# [Your instructions]
Look through the data below for the line with "S1: button (+12V, EN0) -> switch (+12V, EN0)", and transcribe it exactly together with each line after it up to and including the line with "U3: XNOR 74HC266". Give nothing else.

# [Records drawn from a dataset]
----

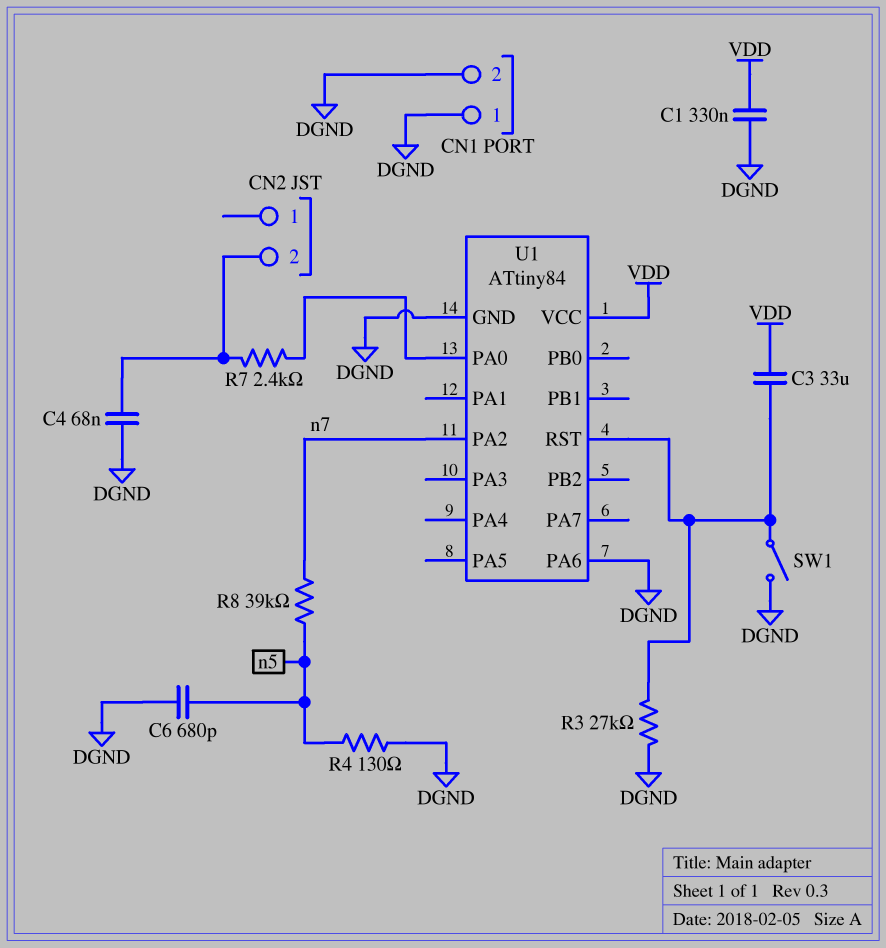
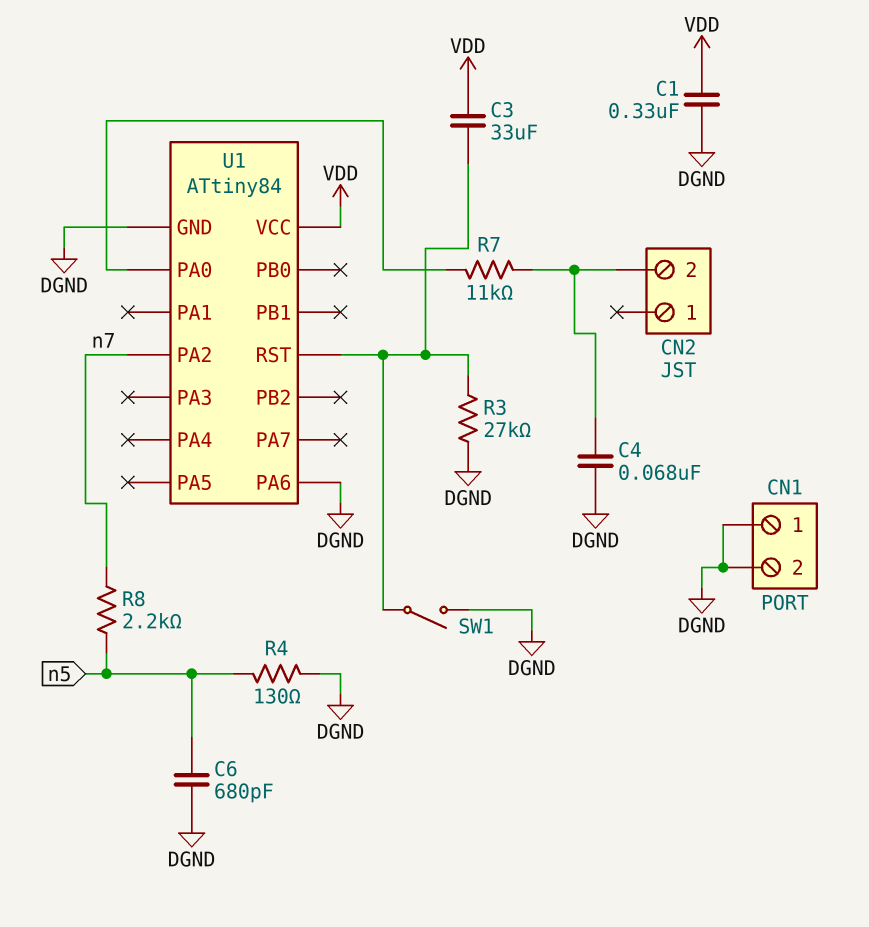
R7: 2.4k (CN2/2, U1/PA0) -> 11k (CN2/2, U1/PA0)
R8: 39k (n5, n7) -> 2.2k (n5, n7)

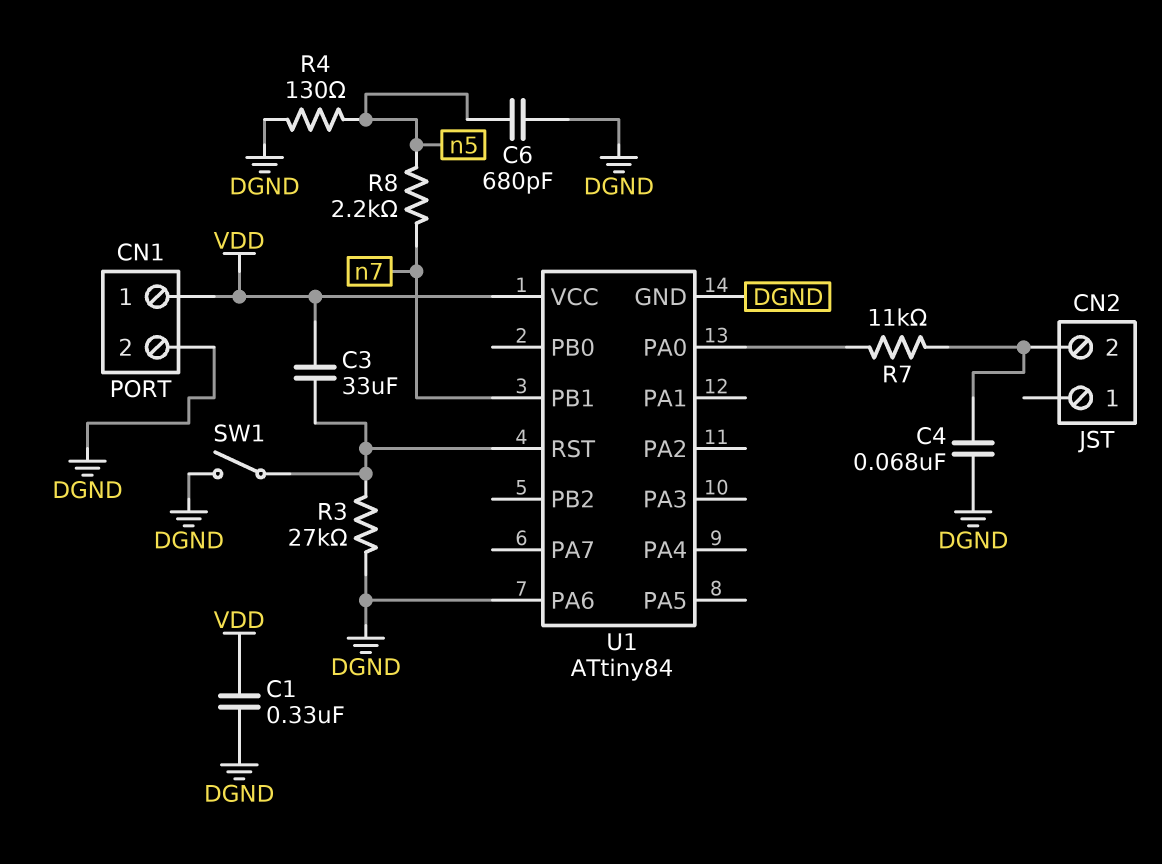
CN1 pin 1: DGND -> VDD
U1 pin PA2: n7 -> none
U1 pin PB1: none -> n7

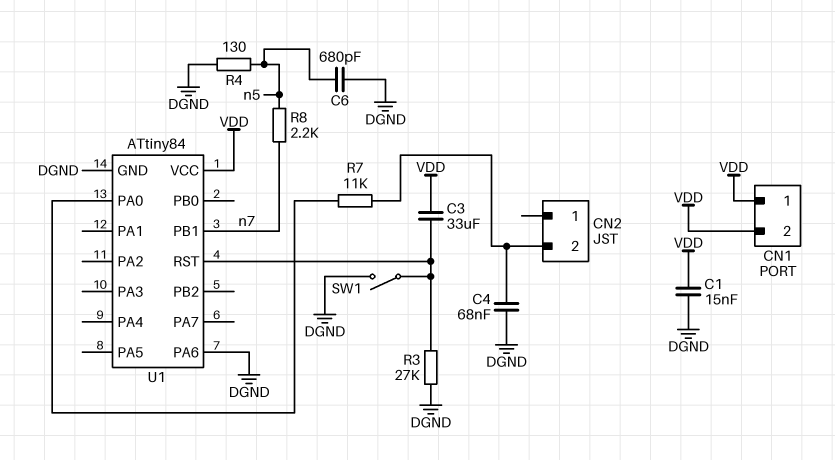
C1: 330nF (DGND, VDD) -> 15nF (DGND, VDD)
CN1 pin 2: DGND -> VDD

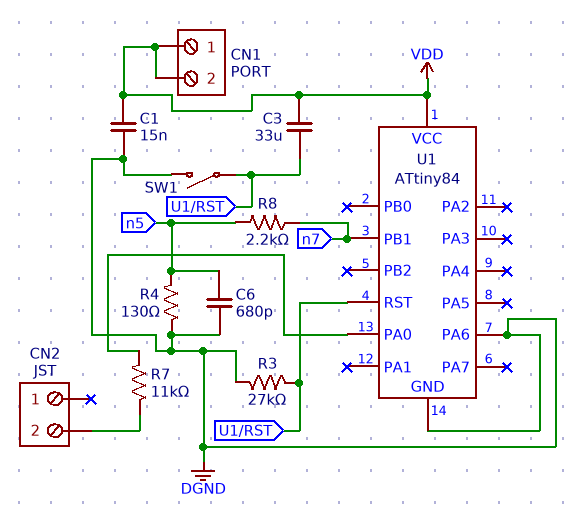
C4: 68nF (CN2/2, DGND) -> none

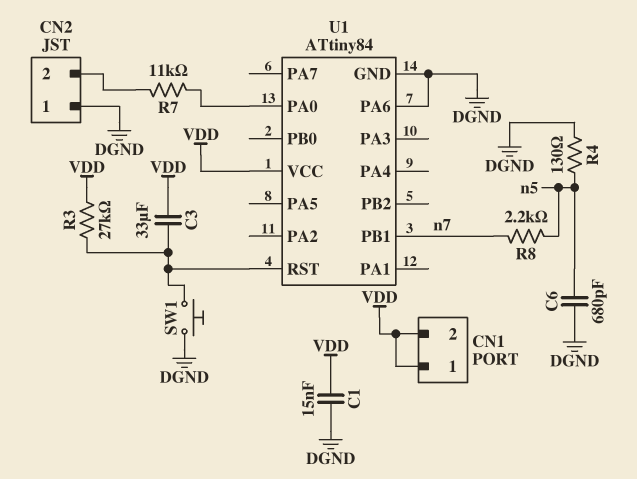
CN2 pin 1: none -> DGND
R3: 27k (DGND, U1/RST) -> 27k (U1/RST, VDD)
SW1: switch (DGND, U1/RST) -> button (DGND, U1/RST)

----

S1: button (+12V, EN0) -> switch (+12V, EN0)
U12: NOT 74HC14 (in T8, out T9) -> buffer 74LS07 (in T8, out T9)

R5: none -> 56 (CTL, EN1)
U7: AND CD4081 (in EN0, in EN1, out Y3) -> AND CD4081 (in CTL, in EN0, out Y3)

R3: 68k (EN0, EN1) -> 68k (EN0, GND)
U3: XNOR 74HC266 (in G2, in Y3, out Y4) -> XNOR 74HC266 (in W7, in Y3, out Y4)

----

# [Reply]
S1: button (+12V, EN0) -> switch (+12V, EN0)
U12: NOT 74HC14 (in T8, out T9) -> buffer 74LS07 (in T8, out T9)

R5: none -> 56 (CTL, EN1)
U7: AND CD4081 (in EN0, in EN1, out Y3) -> AND CD4081 (in CTL, in EN0, out Y3)

R3: 68k (EN0, EN1) -> 68k (EN0, GND)
U3: XNOR 74HC266 (in G2, in Y3, out Y4) -> XNOR 74HC266 (in W7, in Y3, out Y4)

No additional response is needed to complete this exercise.